- Written task -
Sort through the entries below and pull out lines containing the word "camera".

- Dataset excerpts -

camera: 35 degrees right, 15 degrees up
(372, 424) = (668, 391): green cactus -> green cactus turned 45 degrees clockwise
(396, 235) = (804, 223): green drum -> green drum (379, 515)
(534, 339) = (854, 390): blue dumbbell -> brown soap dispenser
---
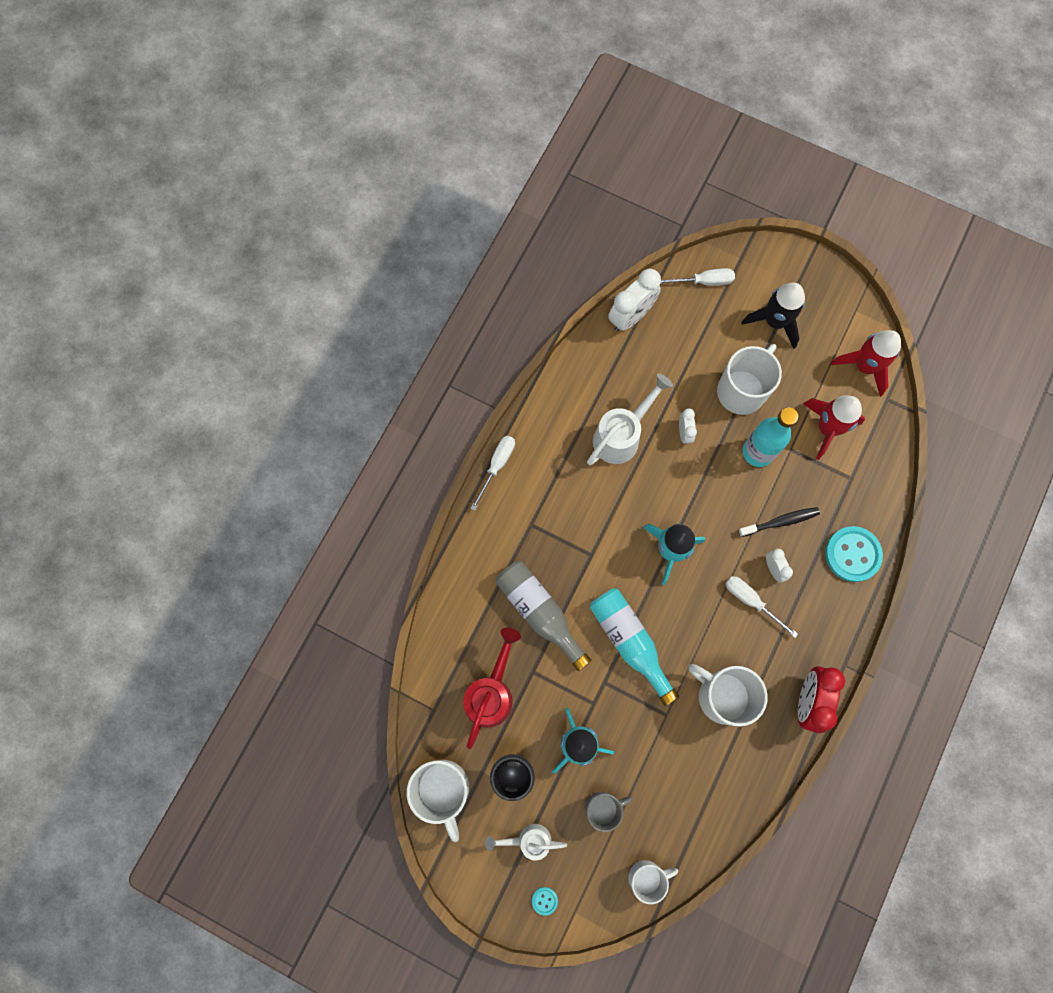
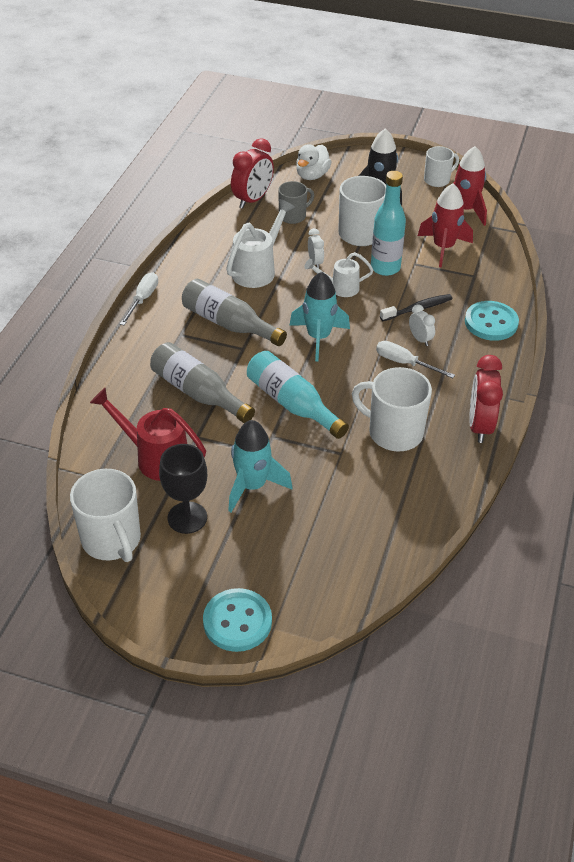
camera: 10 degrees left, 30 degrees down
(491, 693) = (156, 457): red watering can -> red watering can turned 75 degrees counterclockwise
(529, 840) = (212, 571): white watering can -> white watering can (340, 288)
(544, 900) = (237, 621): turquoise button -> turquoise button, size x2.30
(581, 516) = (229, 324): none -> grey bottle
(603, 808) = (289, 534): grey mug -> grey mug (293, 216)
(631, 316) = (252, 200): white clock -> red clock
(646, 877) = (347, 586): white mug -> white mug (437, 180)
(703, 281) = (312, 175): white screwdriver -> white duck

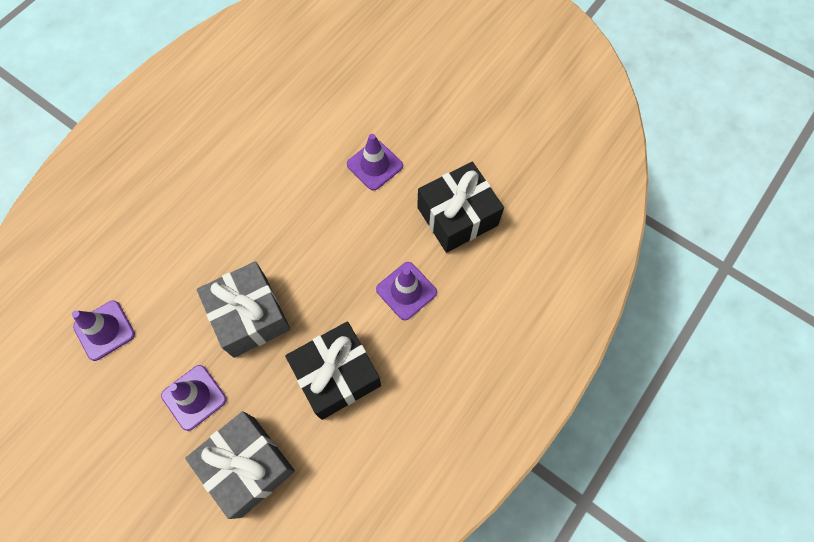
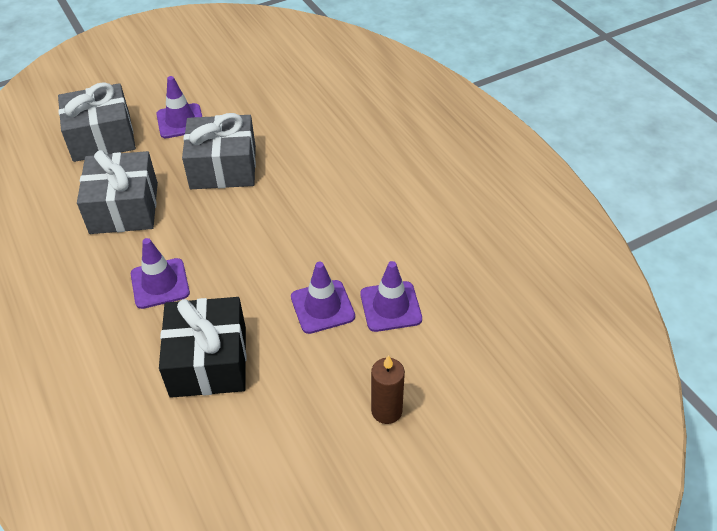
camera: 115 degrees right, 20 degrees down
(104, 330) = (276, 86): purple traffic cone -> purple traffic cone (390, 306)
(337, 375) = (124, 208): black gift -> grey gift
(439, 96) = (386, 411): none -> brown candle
* * *
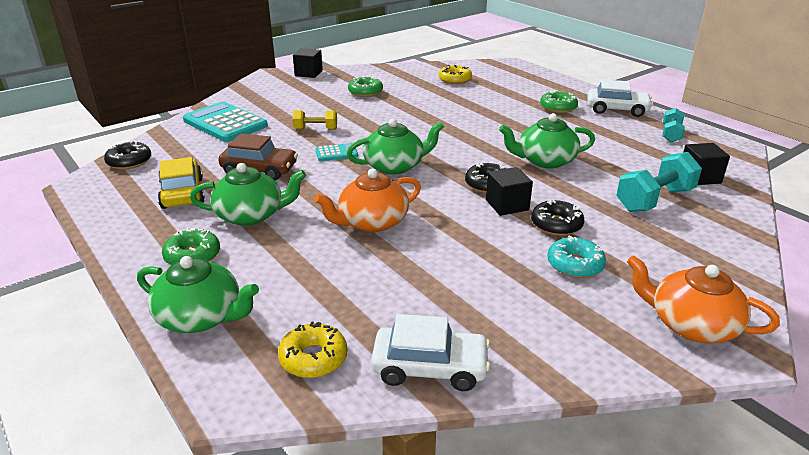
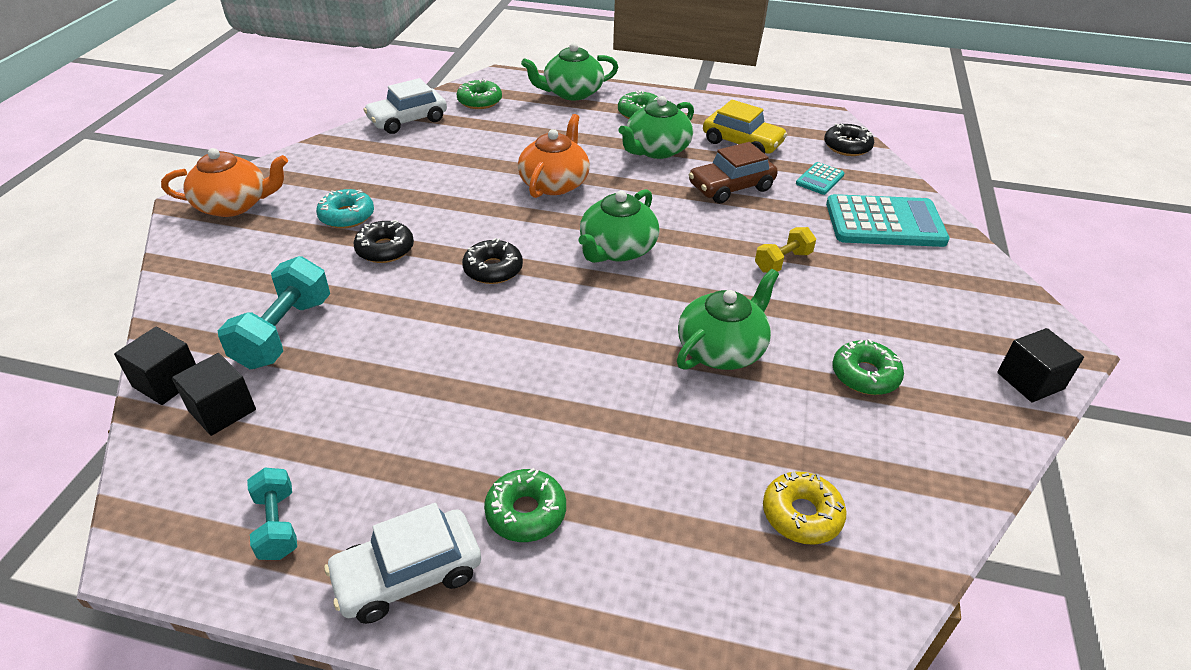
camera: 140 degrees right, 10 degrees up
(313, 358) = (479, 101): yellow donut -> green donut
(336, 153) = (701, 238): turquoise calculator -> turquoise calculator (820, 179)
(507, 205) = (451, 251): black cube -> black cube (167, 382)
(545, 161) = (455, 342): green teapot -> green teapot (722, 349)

- Response to this exercise -
camera: 35 degrees right, 15 degrees up
camera: 10 degrees left, 30 degrees down
camera: 115 degrees right, 20 degrees down
camera: 140 degrees right, 10 degrees up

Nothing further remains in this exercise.